* [Work order] When a line in the data below includes "left", pick it out and copy it.

* [Recorded information]
↓↓↓
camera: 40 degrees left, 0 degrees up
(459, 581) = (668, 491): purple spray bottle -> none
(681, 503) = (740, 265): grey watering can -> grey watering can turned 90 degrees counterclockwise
↑↑↑
↓↓↓
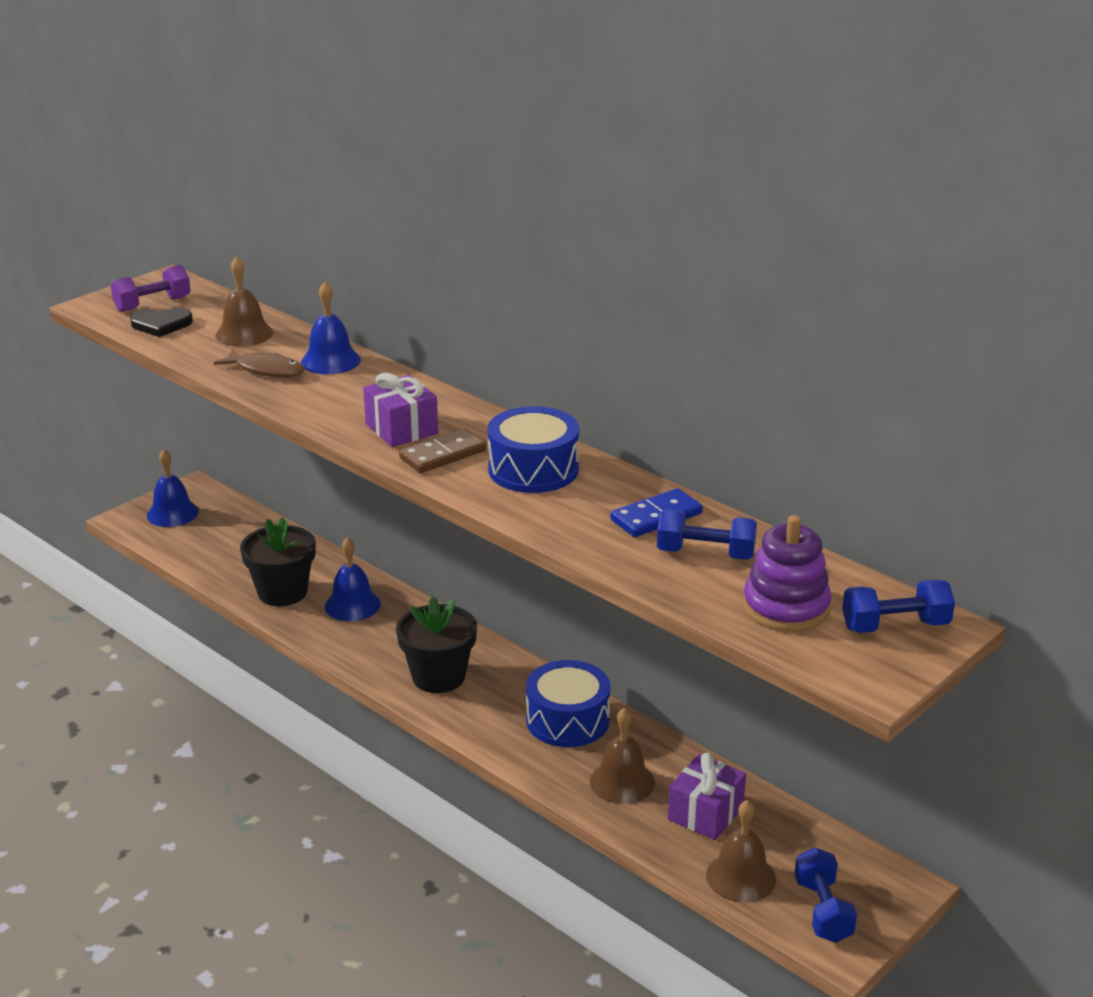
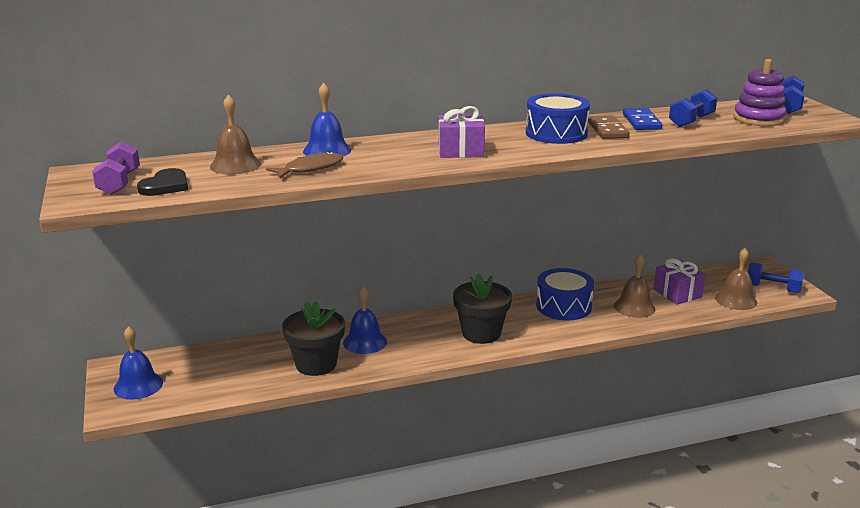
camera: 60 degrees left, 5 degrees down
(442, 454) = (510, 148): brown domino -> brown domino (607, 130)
↑↑↑
* [Output for this task]
camera: 40 degrees left, 0 degrees up
camera: 60 degrees left, 5 degrees down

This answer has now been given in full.